What the task requires –
What is needed is an exact copy of the records below, minus any pictures.

-=-=-=-=-

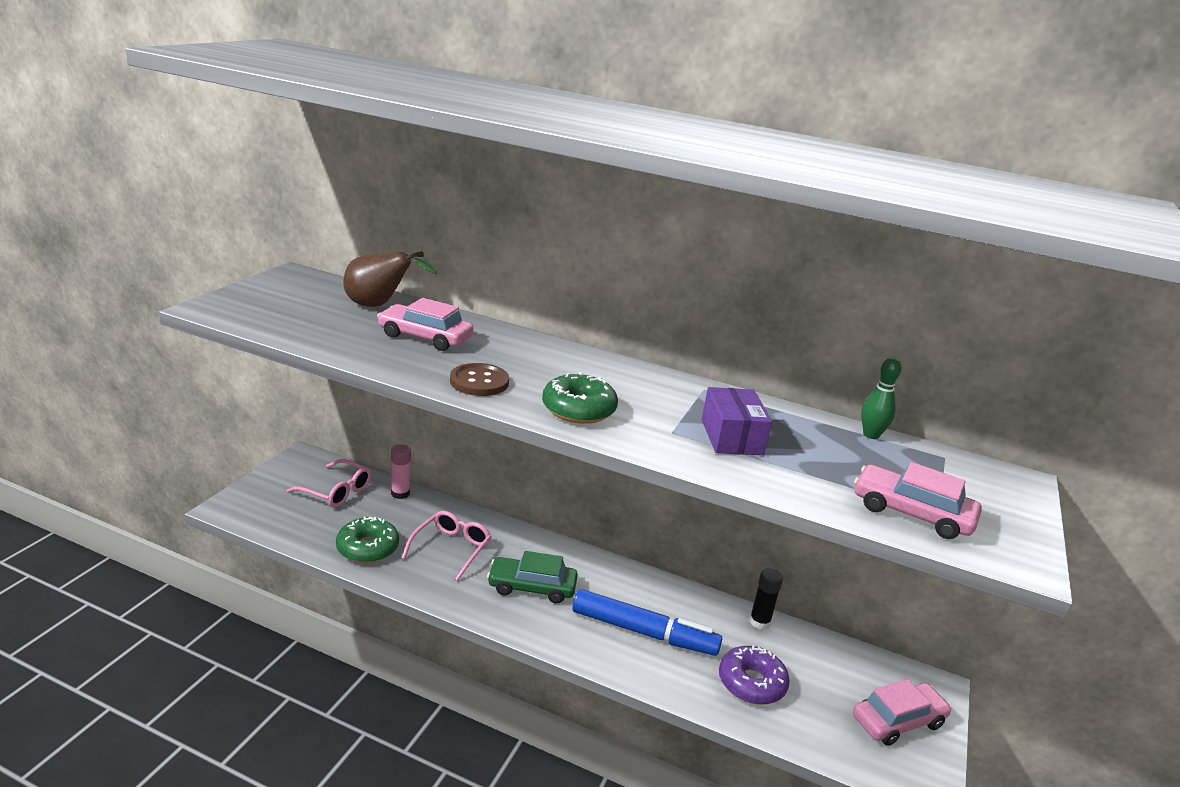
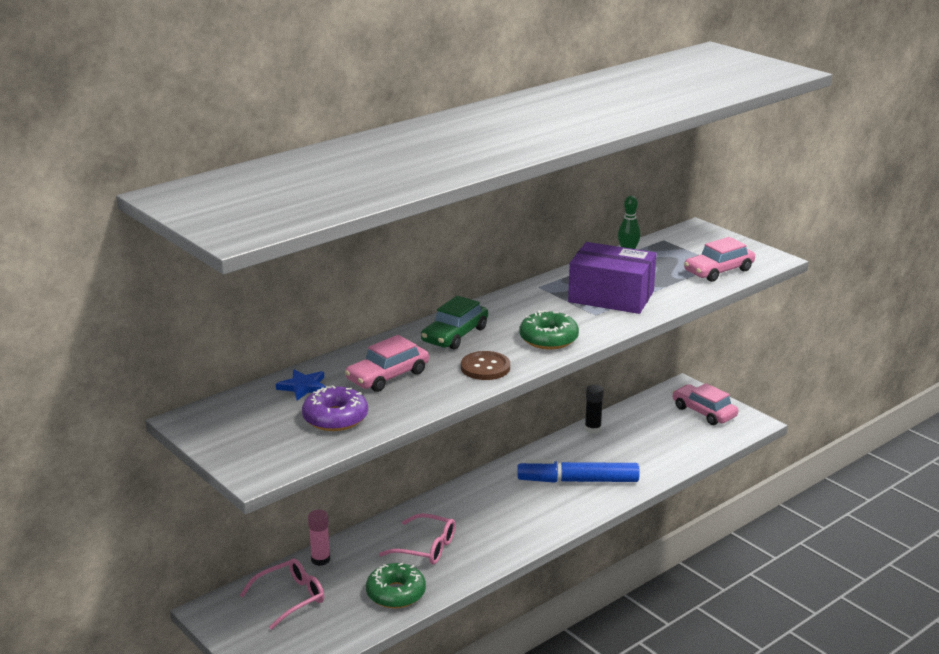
camera: 60 degrees left, 0 degrees up
(379, 306) = (303, 387): brown pear -> blue star
(451, 549) = (425, 547): pink glasses -> pink glasses turned 150 degrees clockwise
(532, 587) = (499, 518): green car -> green car (455, 335)
(643, 632) = (578, 481): blue marker -> blue marker turned 135 degrees counterclockwise
(731, 437) = (611, 296): purple box -> purple box, size x1.55
(751, 683) = (648, 453): purple donut -> purple donut (335, 418)
(898, 721) = (704, 412): pink car -> pink car turned 45 degrees counterclockwise

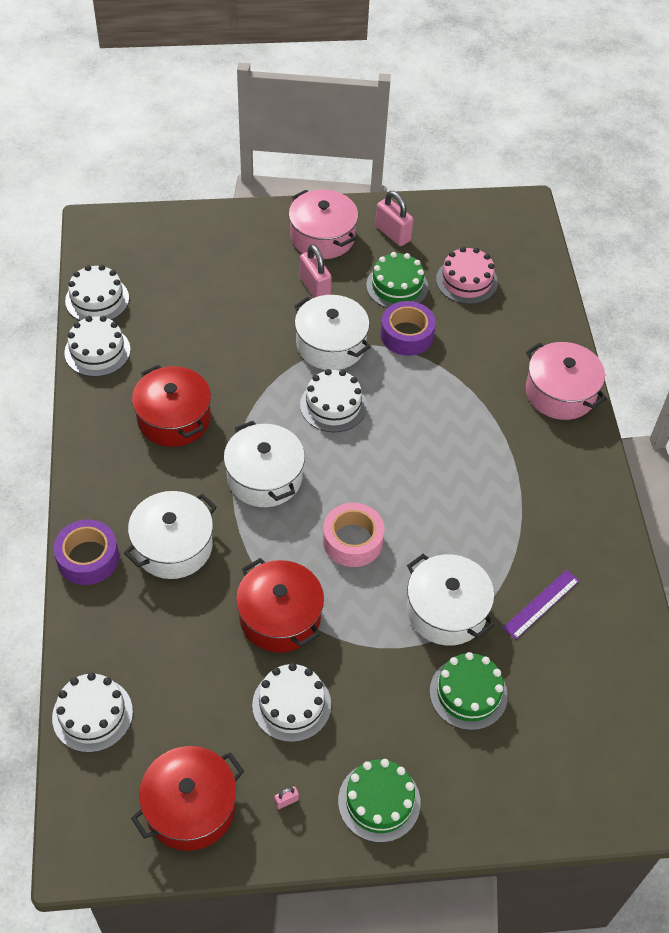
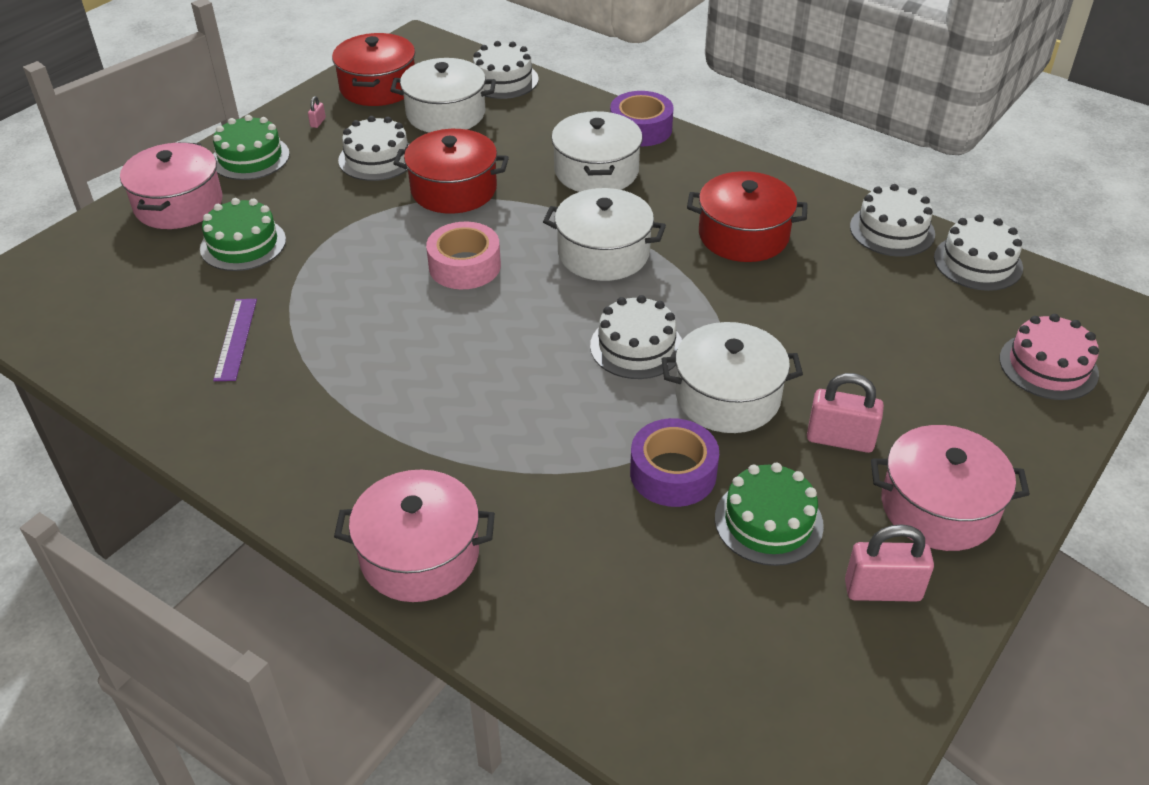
camera: 135 degrees right, 10 degrees down
(446, 610) = (321, 278): white pot -> white pot (446, 114)
(466, 281) = (707, 607): pink cake -> pink cake (1048, 366)
(478, 788) = (179, 204): none -> pink pot

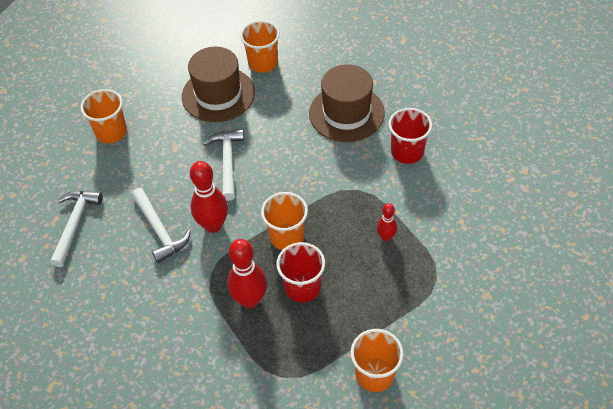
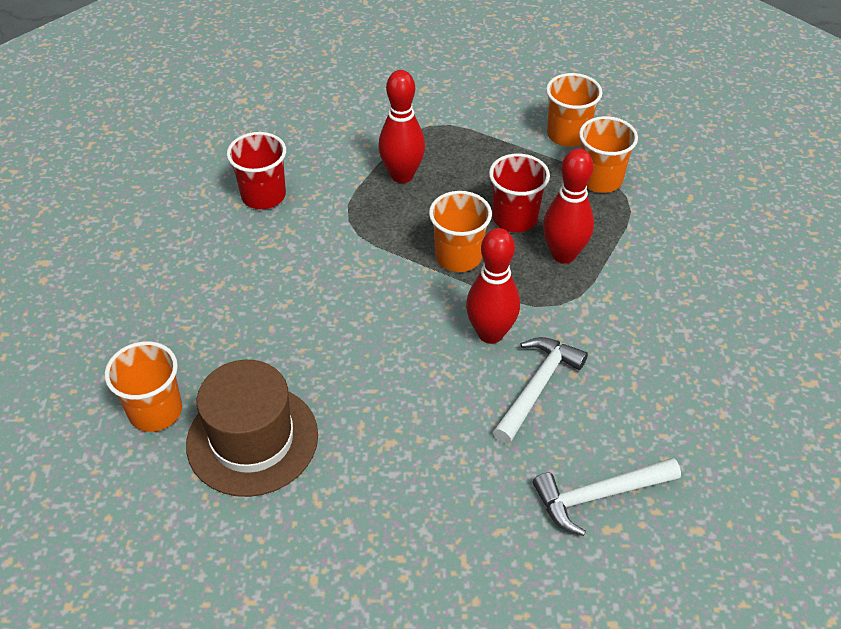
camera: 120 degrees left, 5 degrees down
(111, 132) = (407, 552): orange cup -> orange cup (600, 179)
(228, 162) = (379, 365): white hammer -> none
(346, 113) = (222, 273): brown hat -> none
(386, 237) = (402, 175): red bowling pin -> red bowling pin, size x1.82

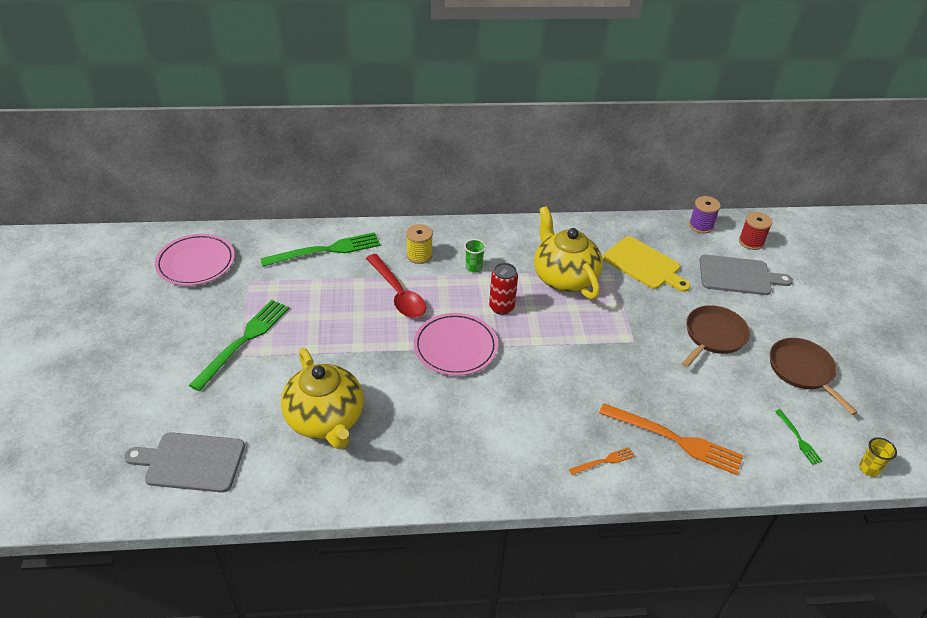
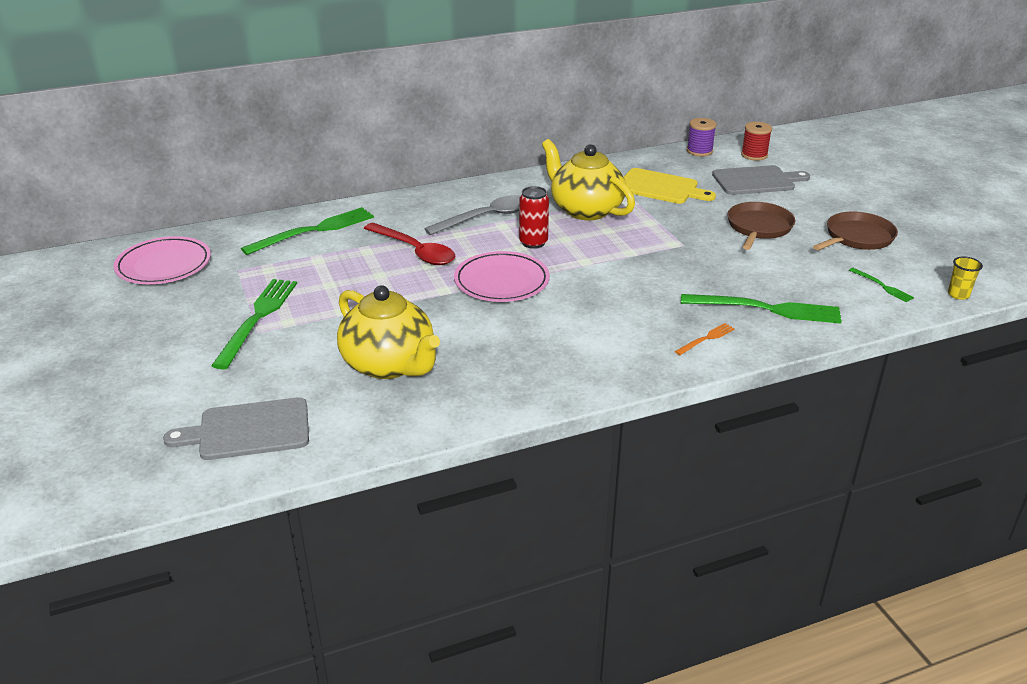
camera: 15 degrees left, 10 degrees down
(419, 255) = (422, 218): yellow spool -> none
(473, 267) = (486, 217): green cup -> grey spoon
(674, 439) = (766, 309): orange fork -> green fork
(802, 371) = (857, 237): brown pan -> brown pan turned 90 degrees clockwise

-=-=-=-=-

Answer section –
camera: 60 degrees left, 0 degrees up
(379, 306) = (303, 387): brown pear -> blue star
(451, 549) = (425, 547): pink glasses -> pink glasses turned 150 degrees clockwise
(532, 587) = (499, 518): green car -> green car (455, 335)
(643, 632) = (578, 481): blue marker -> blue marker turned 135 degrees counterclockwise
(731, 437) = (611, 296): purple box -> purple box, size x1.55
(751, 683) = (648, 453): purple donut -> purple donut (335, 418)
(898, 721) = (704, 412): pink car -> pink car turned 45 degrees counterclockwise

camera: 135 degrees right, 10 degrees down
(446, 610) = (321, 278): white pot -> white pot (446, 114)
(466, 281) = (707, 607): pink cake -> pink cake (1048, 366)
(478, 788) = (179, 204): none -> pink pot

camera: 120 degrees left, 5 degrees down
(111, 132) = (407, 552): orange cup -> orange cup (600, 179)
(228, 162) = (379, 365): white hammer -> none
(346, 113) = (222, 273): brown hat -> none
(386, 237) = (402, 175): red bowling pin -> red bowling pin, size x1.82

camera: 15 degrees left, 10 degrees down
(419, 255) = (422, 218): yellow spool -> none
(473, 267) = (486, 217): green cup -> grey spoon
(674, 439) = (766, 309): orange fork -> green fork
(802, 371) = (857, 237): brown pan -> brown pan turned 90 degrees clockwise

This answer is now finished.